(Data records)

----

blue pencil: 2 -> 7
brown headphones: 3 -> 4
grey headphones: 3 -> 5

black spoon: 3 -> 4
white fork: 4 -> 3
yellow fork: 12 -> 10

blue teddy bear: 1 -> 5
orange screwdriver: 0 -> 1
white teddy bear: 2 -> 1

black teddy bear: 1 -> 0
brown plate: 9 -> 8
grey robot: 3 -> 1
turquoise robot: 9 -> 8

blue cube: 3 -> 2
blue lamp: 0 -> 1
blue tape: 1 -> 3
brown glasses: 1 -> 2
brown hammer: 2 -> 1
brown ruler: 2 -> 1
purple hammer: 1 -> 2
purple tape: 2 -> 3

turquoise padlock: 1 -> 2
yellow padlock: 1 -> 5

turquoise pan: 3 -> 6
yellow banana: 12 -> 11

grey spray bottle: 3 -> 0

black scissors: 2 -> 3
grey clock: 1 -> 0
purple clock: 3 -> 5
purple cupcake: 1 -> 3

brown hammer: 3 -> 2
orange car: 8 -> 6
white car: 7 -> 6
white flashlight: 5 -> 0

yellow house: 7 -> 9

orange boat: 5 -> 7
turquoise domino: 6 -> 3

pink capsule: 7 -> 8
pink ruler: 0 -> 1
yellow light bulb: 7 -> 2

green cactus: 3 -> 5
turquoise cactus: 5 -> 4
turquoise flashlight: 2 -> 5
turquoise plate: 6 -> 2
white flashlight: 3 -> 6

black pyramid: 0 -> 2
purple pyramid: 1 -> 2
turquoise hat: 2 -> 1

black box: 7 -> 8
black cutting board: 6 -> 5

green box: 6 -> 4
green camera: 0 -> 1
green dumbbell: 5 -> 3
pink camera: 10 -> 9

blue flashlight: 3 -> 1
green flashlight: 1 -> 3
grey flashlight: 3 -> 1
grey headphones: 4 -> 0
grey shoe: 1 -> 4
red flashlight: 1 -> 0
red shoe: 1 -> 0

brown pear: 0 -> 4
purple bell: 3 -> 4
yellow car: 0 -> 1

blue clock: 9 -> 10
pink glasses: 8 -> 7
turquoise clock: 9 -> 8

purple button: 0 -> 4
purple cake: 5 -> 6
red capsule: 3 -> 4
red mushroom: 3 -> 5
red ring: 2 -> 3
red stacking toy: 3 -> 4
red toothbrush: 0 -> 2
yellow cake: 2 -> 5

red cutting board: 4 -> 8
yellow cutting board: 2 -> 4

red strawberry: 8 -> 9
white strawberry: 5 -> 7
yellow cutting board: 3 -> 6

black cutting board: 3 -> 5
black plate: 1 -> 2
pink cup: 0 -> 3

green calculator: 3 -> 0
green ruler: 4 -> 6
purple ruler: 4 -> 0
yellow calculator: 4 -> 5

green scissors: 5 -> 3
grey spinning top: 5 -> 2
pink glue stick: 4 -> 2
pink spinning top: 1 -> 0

----

- **YOUR TASK**
Repeat word for word the lines above that run from the line containing "orange screwdriver: 0 -> 1" through the line containing "red flashlight: 1 -> 0", both ends included, and nothing else.

- **SOLUTION TO THE EXERCISE**
orange screwdriver: 0 -> 1
white teddy bear: 2 -> 1

black teddy bear: 1 -> 0
brown plate: 9 -> 8
grey robot: 3 -> 1
turquoise robot: 9 -> 8

blue cube: 3 -> 2
blue lamp: 0 -> 1
blue tape: 1 -> 3
brown glasses: 1 -> 2
brown hammer: 2 -> 1
brown ruler: 2 -> 1
purple hammer: 1 -> 2
purple tape: 2 -> 3

turquoise padlock: 1 -> 2
yellow padlock: 1 -> 5

turquoise pan: 3 -> 6
yellow banana: 12 -> 11

grey spray bottle: 3 -> 0

black scissors: 2 -> 3
grey clock: 1 -> 0
purple clock: 3 -> 5
purple cupcake: 1 -> 3

brown hammer: 3 -> 2
orange car: 8 -> 6
white car: 7 -> 6
white flashlight: 5 -> 0

yellow house: 7 -> 9

orange boat: 5 -> 7
turquoise domino: 6 -> 3

pink capsule: 7 -> 8
pink ruler: 0 -> 1
yellow light bulb: 7 -> 2

green cactus: 3 -> 5
turquoise cactus: 5 -> 4
turquoise flashlight: 2 -> 5
turquoise plate: 6 -> 2
white flashlight: 3 -> 6

black pyramid: 0 -> 2
purple pyramid: 1 -> 2
turquoise hat: 2 -> 1

black box: 7 -> 8
black cutting board: 6 -> 5

green box: 6 -> 4
green camera: 0 -> 1
green dumbbell: 5 -> 3
pink camera: 10 -> 9

blue flashlight: 3 -> 1
green flashlight: 1 -> 3
grey flashlight: 3 -> 1
grey headphones: 4 -> 0
grey shoe: 1 -> 4
red flashlight: 1 -> 0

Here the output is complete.